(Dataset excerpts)
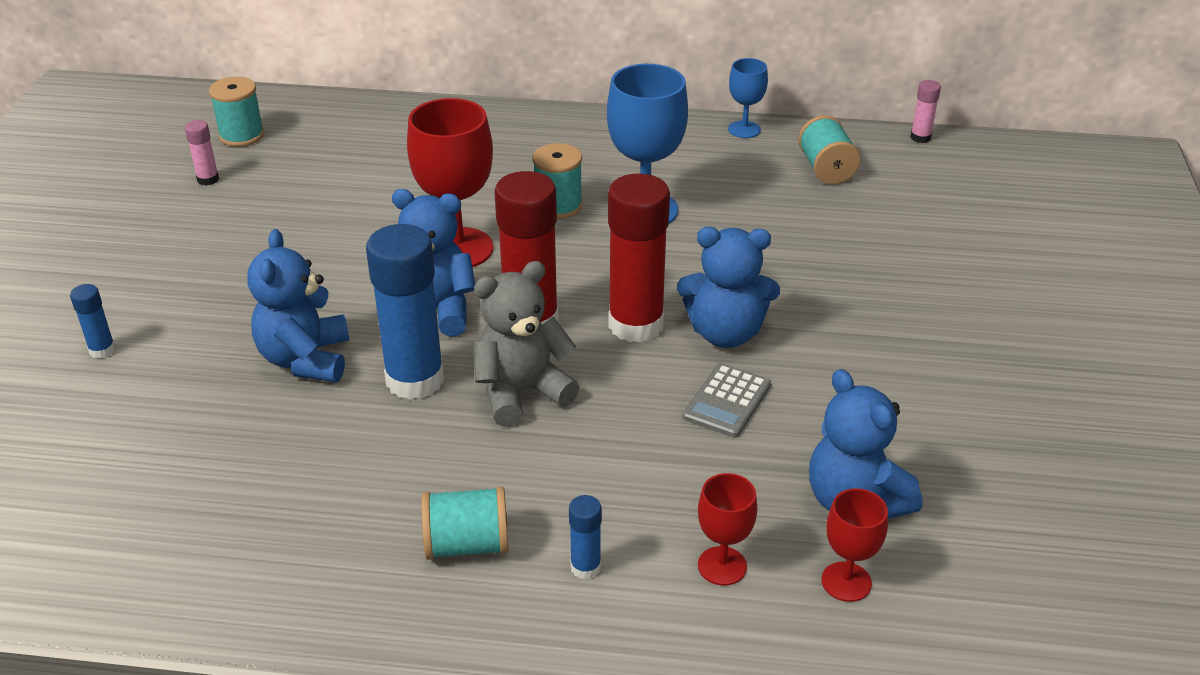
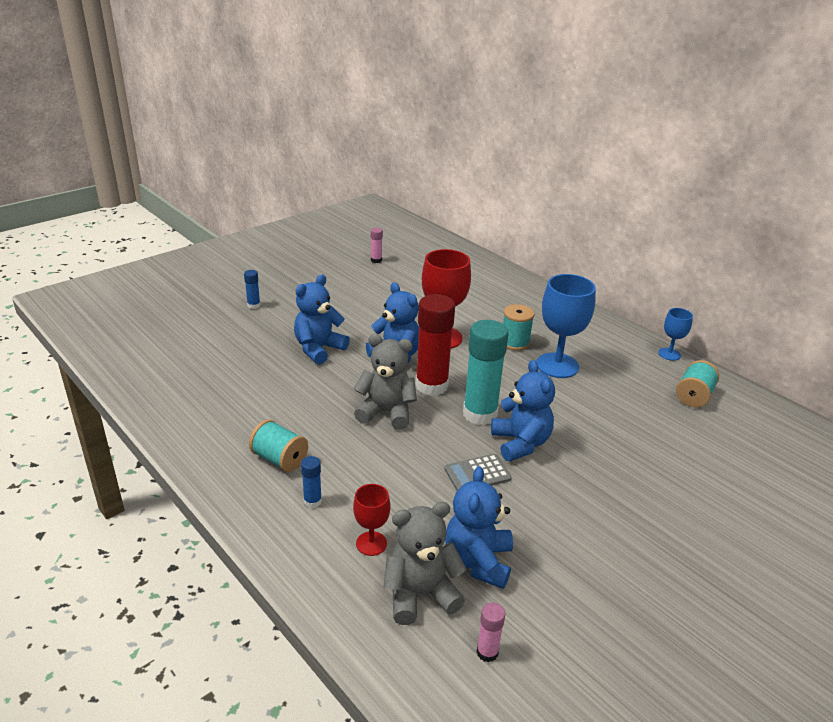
camera: 40 degrees right, 5 degrees down
(241, 135) = (412, 249): turquoise spool -> none
(415, 380) = (349, 381): blue glue stick -> none
(636, 325) = (480, 414): red glue stick -> turquoise glue stick
(725, 333) = (520, 443): blue teddy bear -> blue teddy bear turned 150 degrees counterclockwise
(846, 582) = (420, 594): red goblet -> grey teddy bear
(920, 137) = (783, 409): pink glue stick -> pink glue stick (487, 652)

- **WHAT THE TASK ASKS**: Omitting the pictures, copy each record above exactly as it stands.

- **EXPECTED OUTPUT**:
camera: 40 degrees right, 5 degrees down
(241, 135) = (412, 249): turquoise spool -> none
(415, 380) = (349, 381): blue glue stick -> none
(636, 325) = (480, 414): red glue stick -> turquoise glue stick
(725, 333) = (520, 443): blue teddy bear -> blue teddy bear turned 150 degrees counterclockwise
(846, 582) = (420, 594): red goblet -> grey teddy bear
(920, 137) = (783, 409): pink glue stick -> pink glue stick (487, 652)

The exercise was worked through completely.